> EXERCISE OBJECTIVE
Word for word, the data below must be repeated in full; no picture is to be included.

··· RECORD EXCERPTS ···

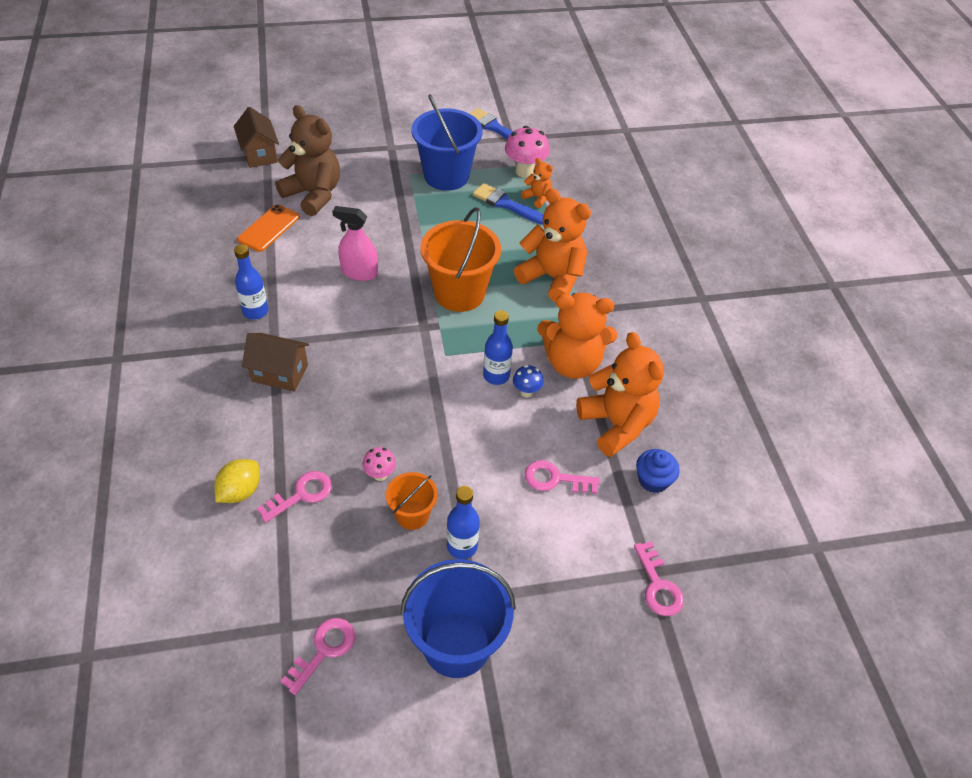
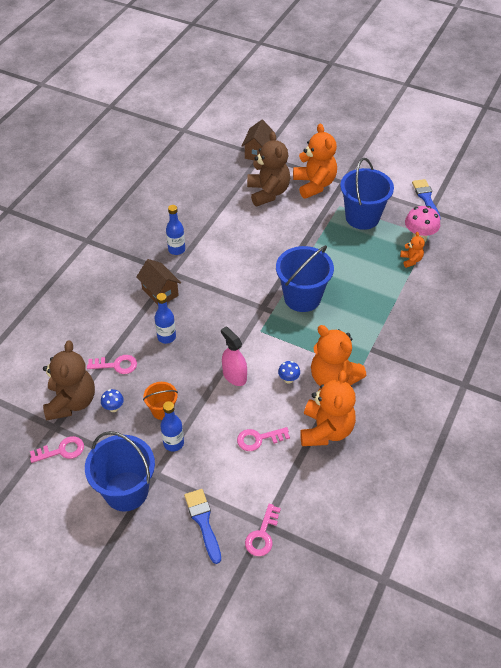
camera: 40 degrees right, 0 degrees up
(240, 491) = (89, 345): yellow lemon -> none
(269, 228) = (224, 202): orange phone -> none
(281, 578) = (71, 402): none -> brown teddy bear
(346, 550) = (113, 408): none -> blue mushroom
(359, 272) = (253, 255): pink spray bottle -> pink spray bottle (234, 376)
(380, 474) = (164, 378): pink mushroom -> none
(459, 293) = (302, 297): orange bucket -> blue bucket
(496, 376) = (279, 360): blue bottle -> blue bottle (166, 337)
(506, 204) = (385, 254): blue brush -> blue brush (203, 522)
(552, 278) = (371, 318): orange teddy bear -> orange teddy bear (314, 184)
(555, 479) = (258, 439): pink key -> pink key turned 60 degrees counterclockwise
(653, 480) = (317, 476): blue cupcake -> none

···

> TASK RESULT
camera: 40 degrees right, 0 degrees up
(240, 491) = (89, 345): yellow lemon -> none
(269, 228) = (224, 202): orange phone -> none
(281, 578) = (71, 402): none -> brown teddy bear
(346, 550) = (113, 408): none -> blue mushroom
(359, 272) = (253, 255): pink spray bottle -> pink spray bottle (234, 376)
(380, 474) = (164, 378): pink mushroom -> none
(459, 293) = (302, 297): orange bucket -> blue bucket
(496, 376) = (279, 360): blue bottle -> blue bottle (166, 337)
(506, 204) = (385, 254): blue brush -> blue brush (203, 522)
(552, 278) = (371, 318): orange teddy bear -> orange teddy bear (314, 184)
(555, 479) = (258, 439): pink key -> pink key turned 60 degrees counterclockwise
(653, 480) = (317, 476): blue cupcake -> none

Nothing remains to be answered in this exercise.